No pictures belong in the copy. Retype exactly, and only, the stretch of lines below from the one with "none -> white cone [234,118,276,166]" through the one with "turquoise bucket [243,494,332,592]".

◇ ◇ ◇ ◇ ◇

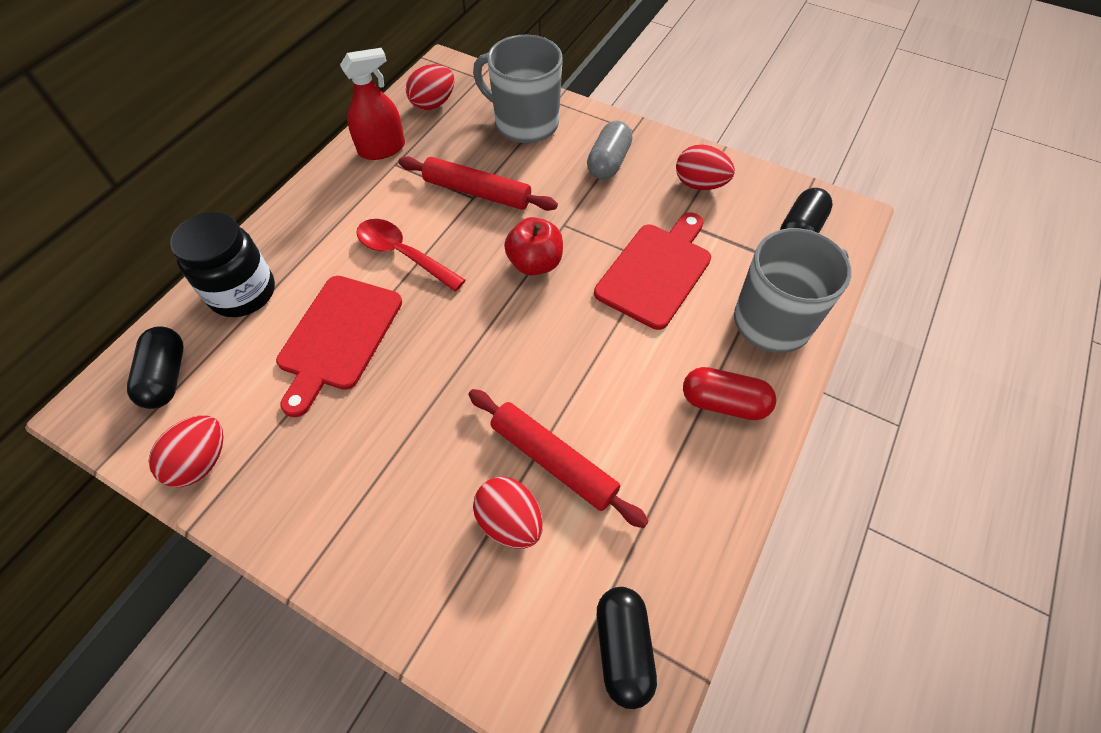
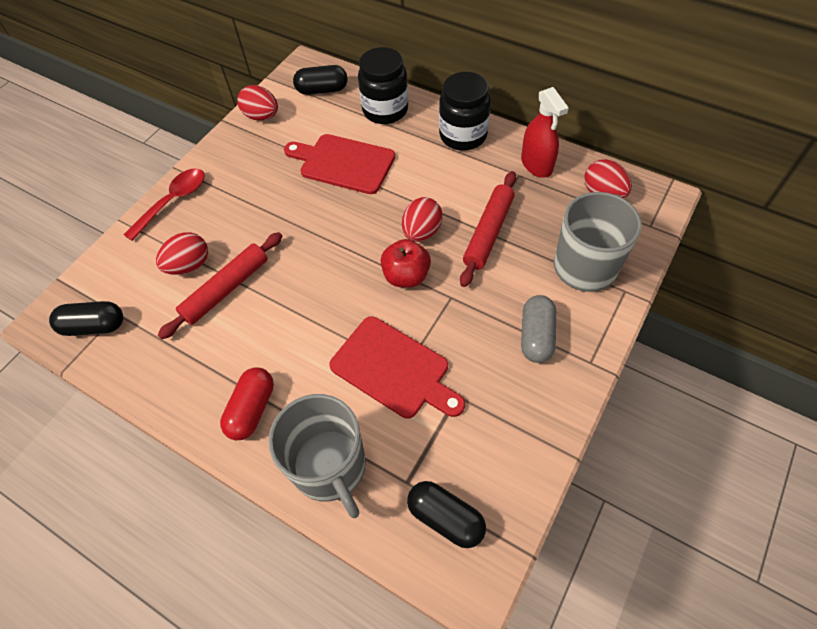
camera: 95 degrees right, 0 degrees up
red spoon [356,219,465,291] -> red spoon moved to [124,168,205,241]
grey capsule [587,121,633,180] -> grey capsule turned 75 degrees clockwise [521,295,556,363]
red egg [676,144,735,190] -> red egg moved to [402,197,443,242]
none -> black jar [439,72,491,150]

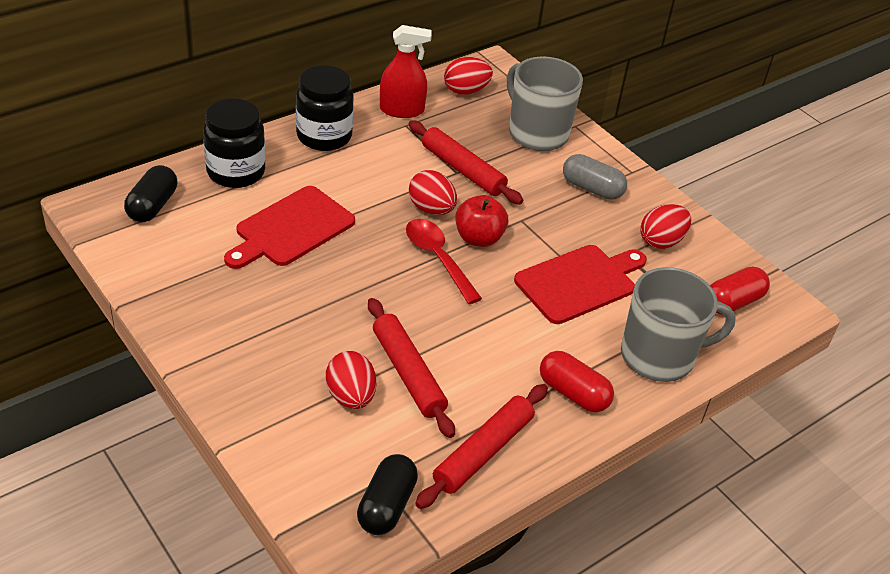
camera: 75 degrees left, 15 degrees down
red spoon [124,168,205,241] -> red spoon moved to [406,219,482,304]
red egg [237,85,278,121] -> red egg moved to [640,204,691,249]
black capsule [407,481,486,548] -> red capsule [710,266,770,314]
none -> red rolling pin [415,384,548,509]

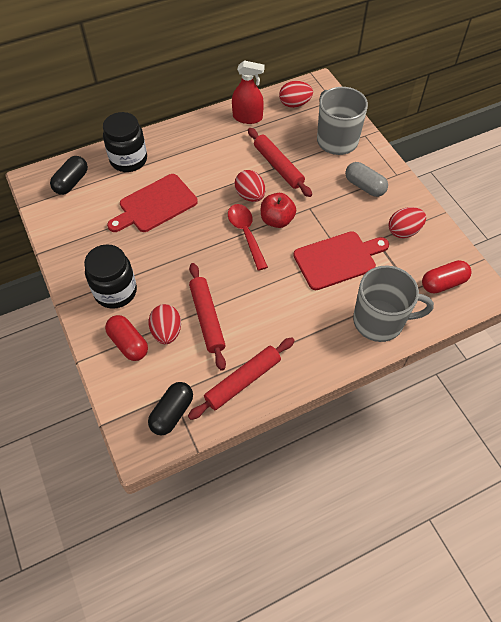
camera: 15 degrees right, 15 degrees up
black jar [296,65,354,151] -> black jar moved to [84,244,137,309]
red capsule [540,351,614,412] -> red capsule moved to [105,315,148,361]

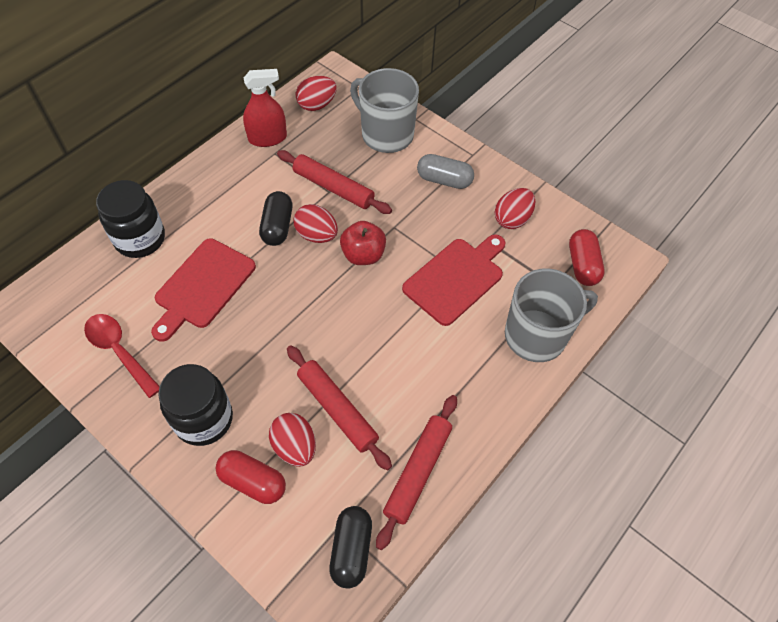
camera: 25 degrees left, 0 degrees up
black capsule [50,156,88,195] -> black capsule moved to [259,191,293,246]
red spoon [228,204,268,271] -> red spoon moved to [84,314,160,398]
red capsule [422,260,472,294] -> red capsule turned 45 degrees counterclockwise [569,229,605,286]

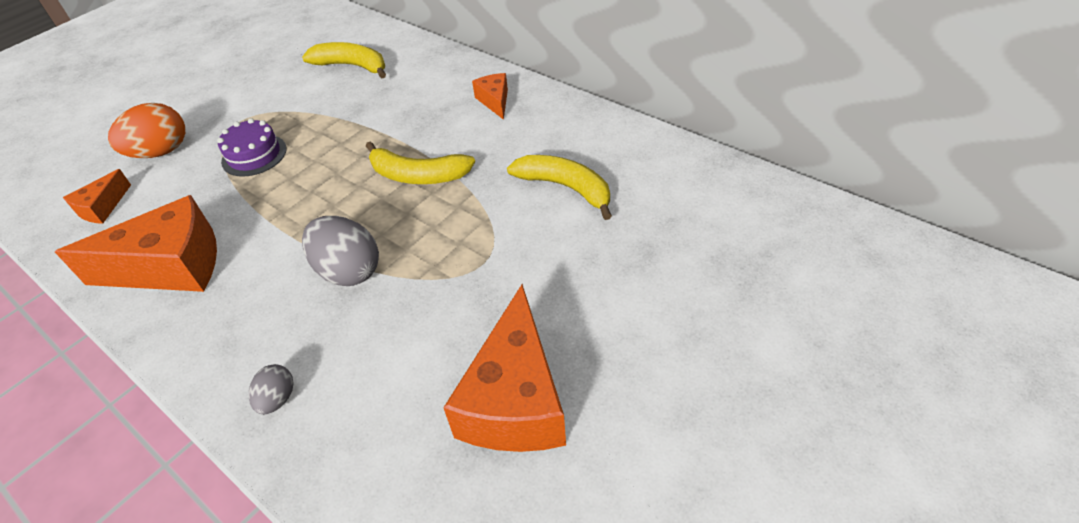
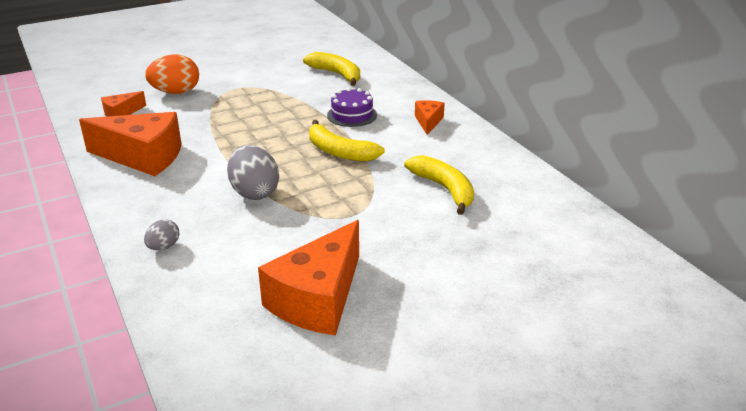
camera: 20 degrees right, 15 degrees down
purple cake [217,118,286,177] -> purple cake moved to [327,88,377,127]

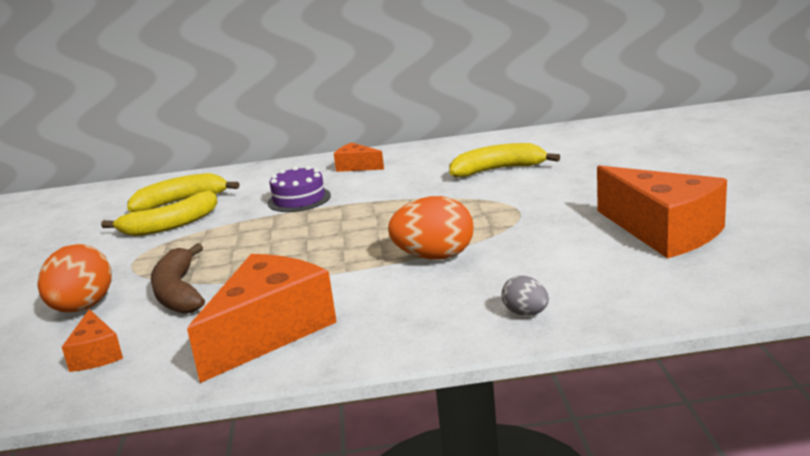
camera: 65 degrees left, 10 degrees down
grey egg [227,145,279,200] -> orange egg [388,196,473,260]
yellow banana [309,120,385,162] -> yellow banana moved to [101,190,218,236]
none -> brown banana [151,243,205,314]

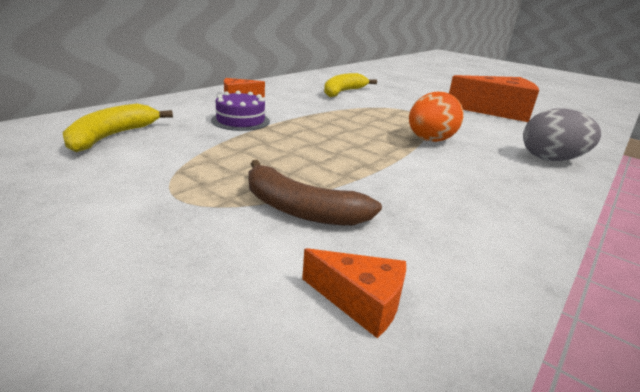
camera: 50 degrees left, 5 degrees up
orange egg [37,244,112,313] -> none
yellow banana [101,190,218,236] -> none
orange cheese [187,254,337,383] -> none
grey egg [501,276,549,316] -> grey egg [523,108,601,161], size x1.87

◇ ◇ ◇ ◇ ◇

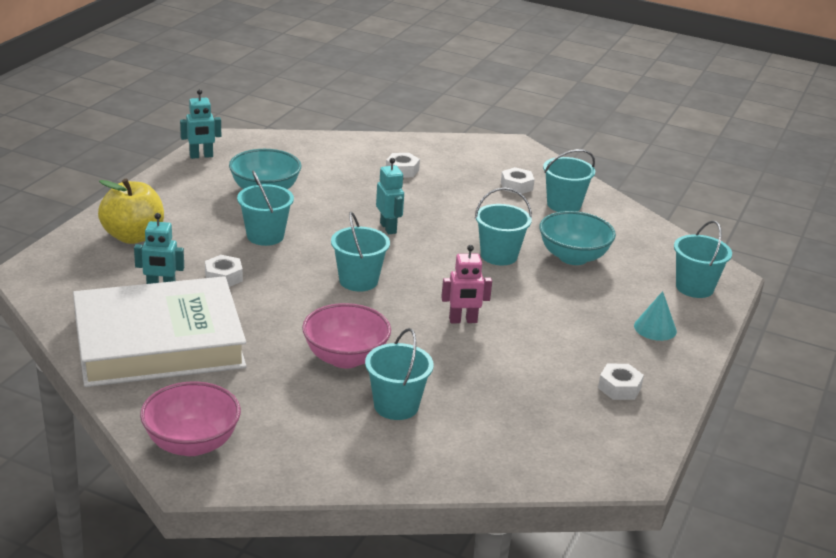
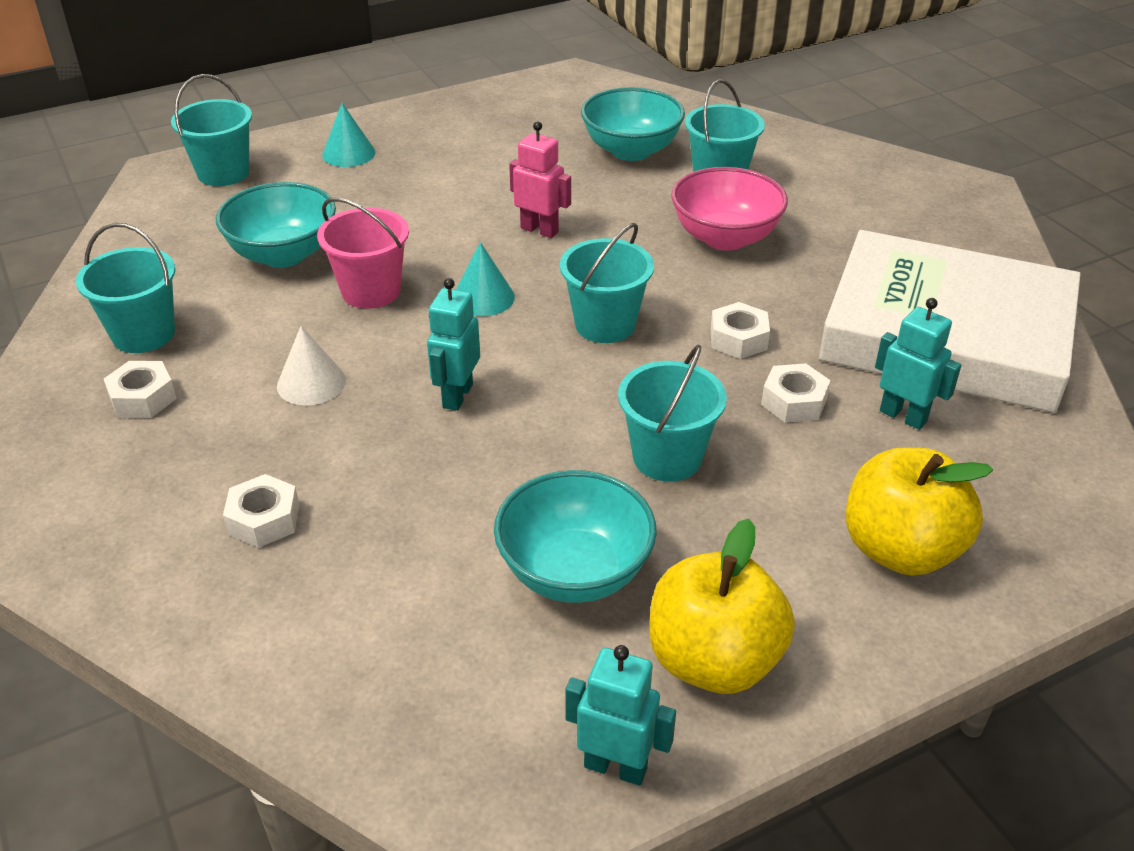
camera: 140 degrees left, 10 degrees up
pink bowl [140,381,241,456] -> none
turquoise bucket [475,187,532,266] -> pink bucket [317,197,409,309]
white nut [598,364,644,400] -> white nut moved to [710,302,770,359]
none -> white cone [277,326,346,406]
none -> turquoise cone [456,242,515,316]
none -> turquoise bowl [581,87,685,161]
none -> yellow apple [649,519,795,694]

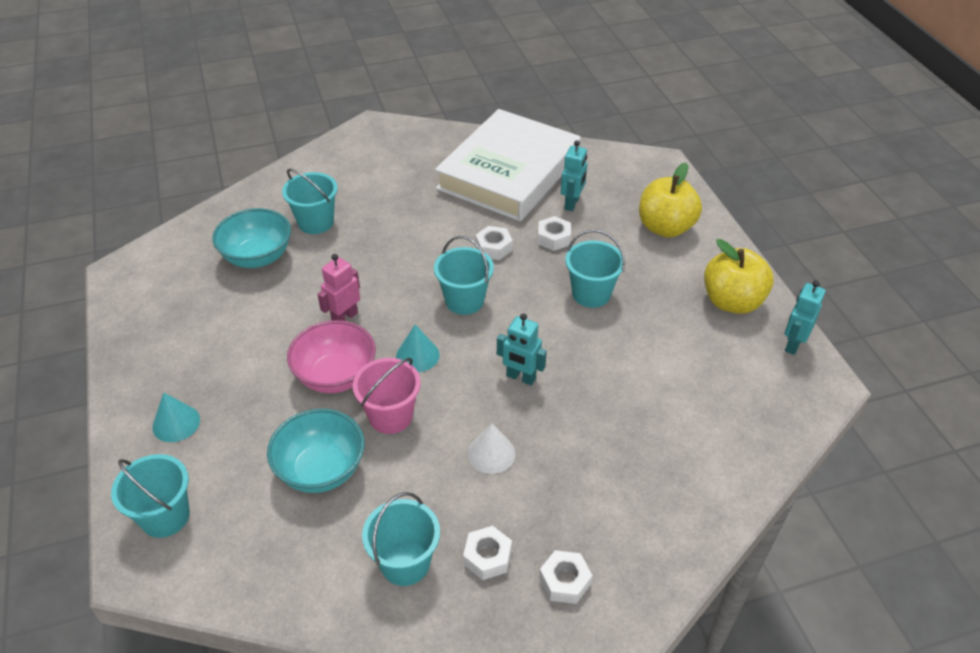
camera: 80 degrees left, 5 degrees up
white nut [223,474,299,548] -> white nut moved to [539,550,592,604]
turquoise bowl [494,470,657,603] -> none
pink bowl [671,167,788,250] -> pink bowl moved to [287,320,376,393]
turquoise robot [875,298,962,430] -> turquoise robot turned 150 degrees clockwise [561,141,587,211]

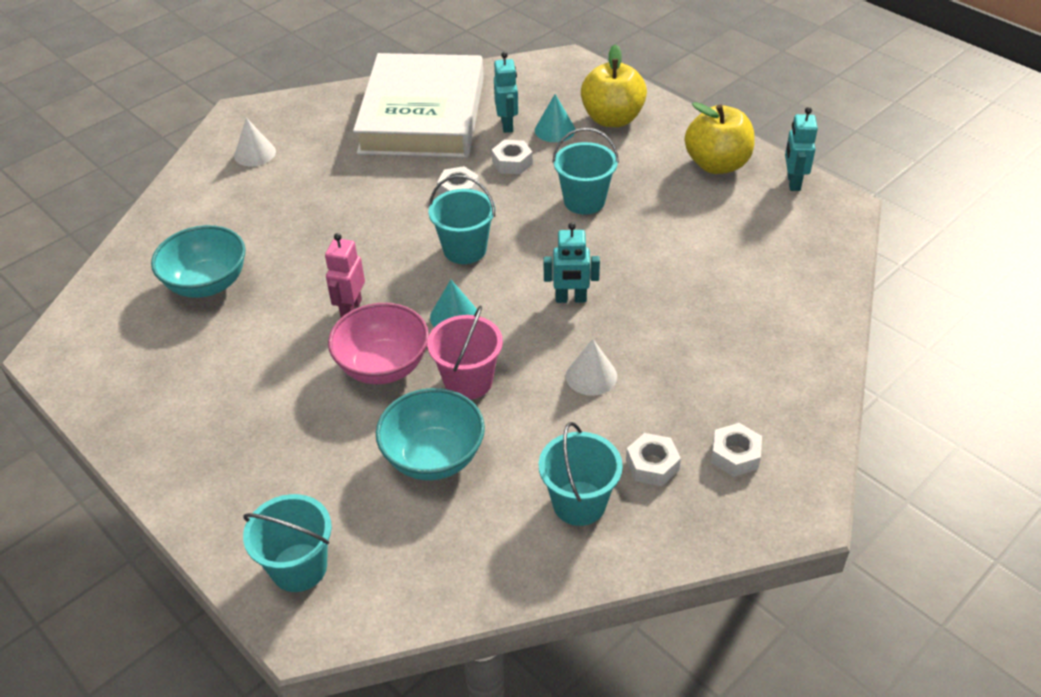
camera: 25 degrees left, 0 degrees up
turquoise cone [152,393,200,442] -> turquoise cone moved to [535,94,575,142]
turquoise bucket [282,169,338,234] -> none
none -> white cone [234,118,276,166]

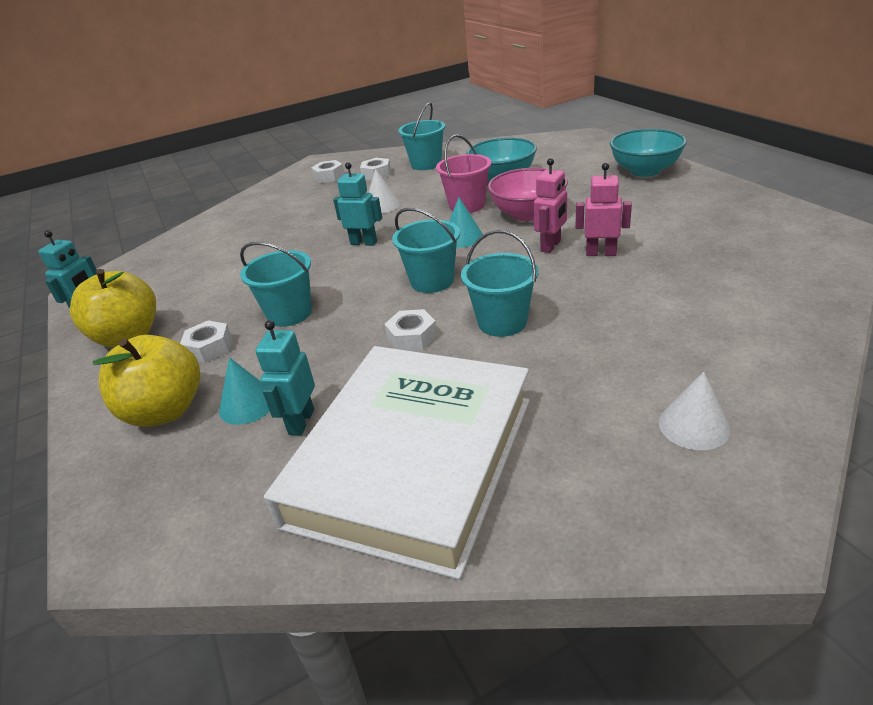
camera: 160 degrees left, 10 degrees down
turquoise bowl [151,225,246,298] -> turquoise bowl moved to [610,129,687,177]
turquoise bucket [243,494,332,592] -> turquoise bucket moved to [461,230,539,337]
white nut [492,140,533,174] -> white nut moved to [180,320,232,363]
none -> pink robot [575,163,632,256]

◇ ◇ ◇ ◇ ◇

• Exercise solution:
none -> white cone [234,118,276,166]

camera: 160 degrees left, 10 degrees down
turquoise bowl [151,225,246,298] -> turquoise bowl moved to [610,129,687,177]
turquoise bucket [243,494,332,592] -> turquoise bucket moved to [461,230,539,337]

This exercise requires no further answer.